- _DIRECTIVE_: Exact copy, pictures excluded: write out every line below.

- _Dataset excerpts_:
****************************************

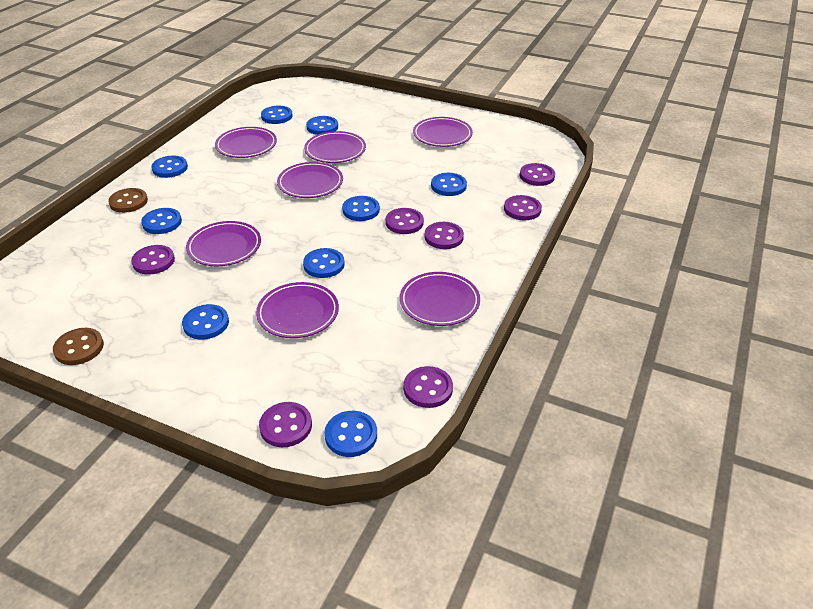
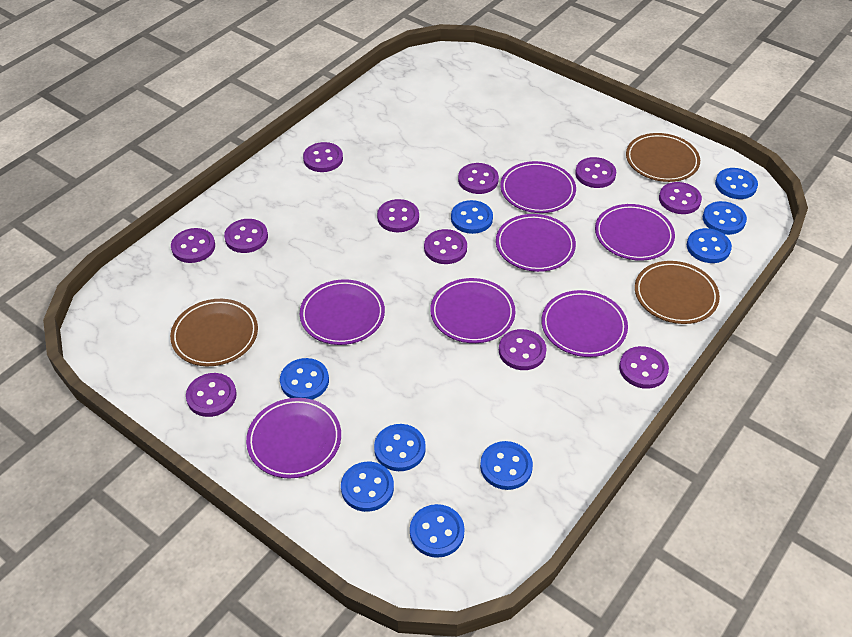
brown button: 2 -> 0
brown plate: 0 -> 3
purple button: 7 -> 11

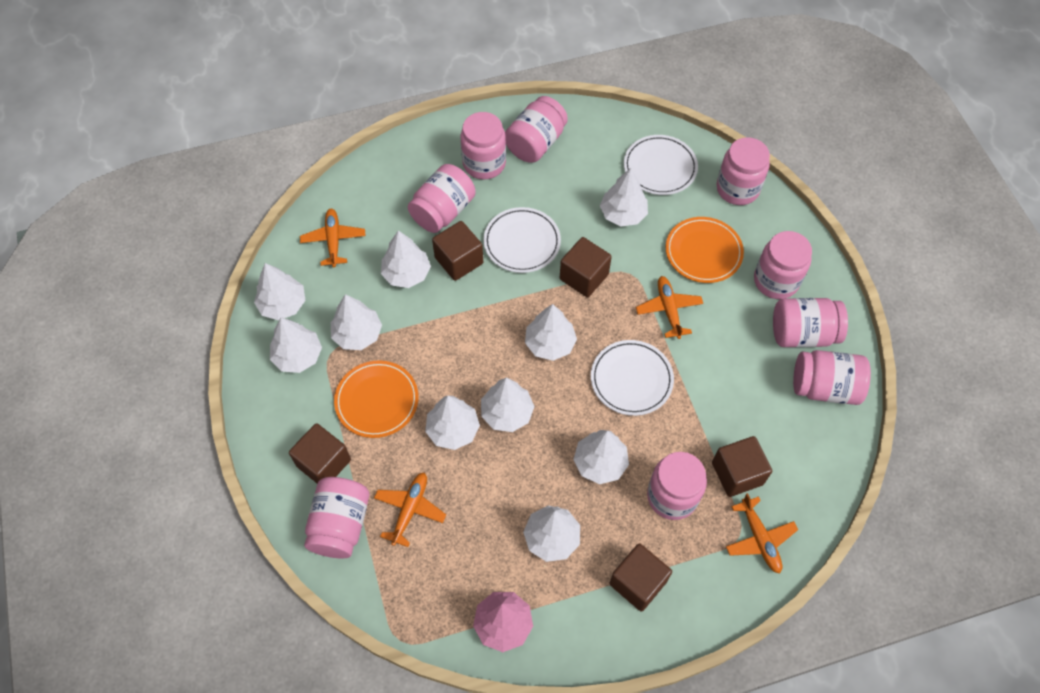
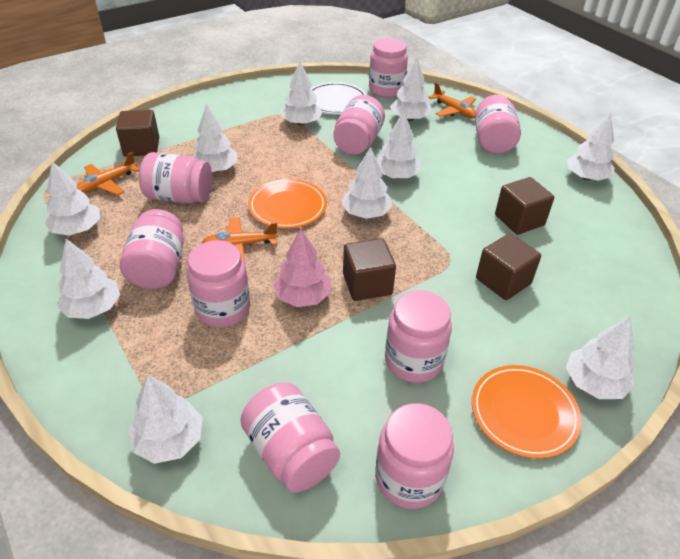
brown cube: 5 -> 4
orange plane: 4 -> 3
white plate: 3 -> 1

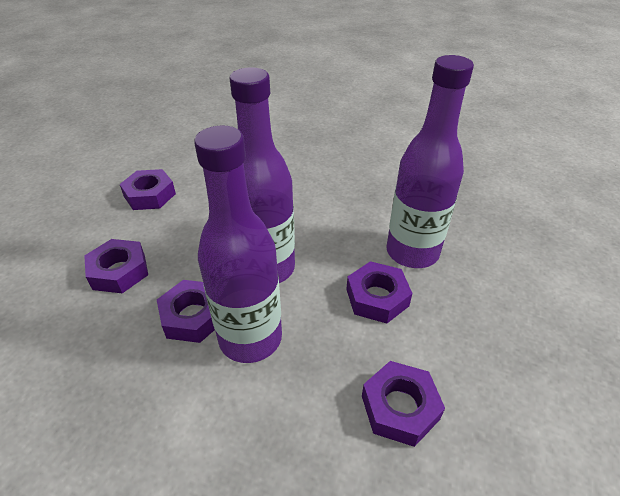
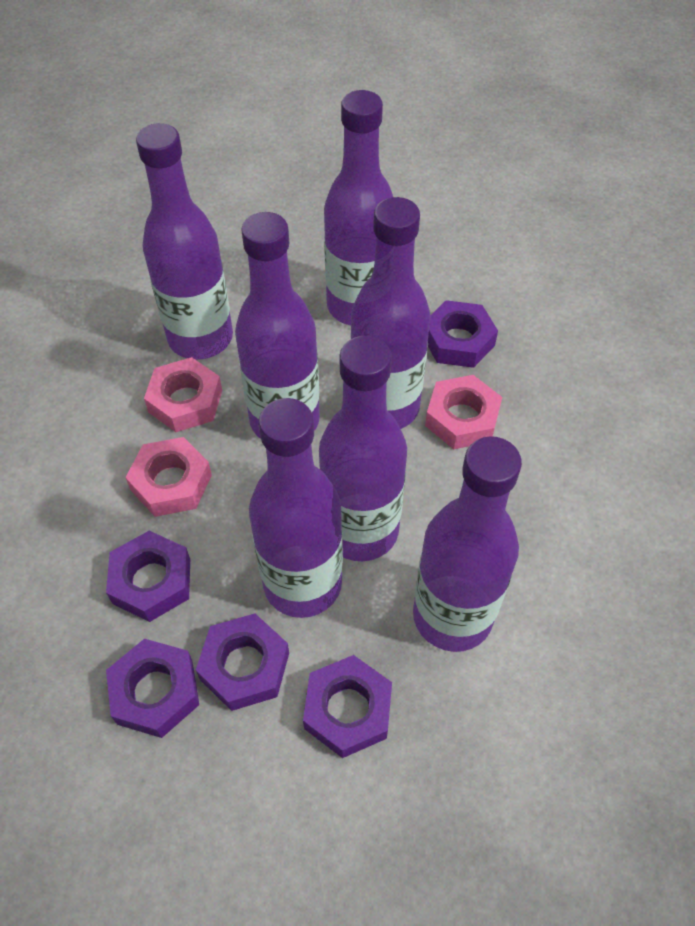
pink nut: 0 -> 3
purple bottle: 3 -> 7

****************************************

- _RESPONSE BOX_:
brown button: 2 -> 0
brown plate: 0 -> 3
purple button: 7 -> 11

brown cube: 5 -> 4
orange plane: 4 -> 3
white plate: 3 -> 1

pink nut: 0 -> 3
purple bottle: 3 -> 7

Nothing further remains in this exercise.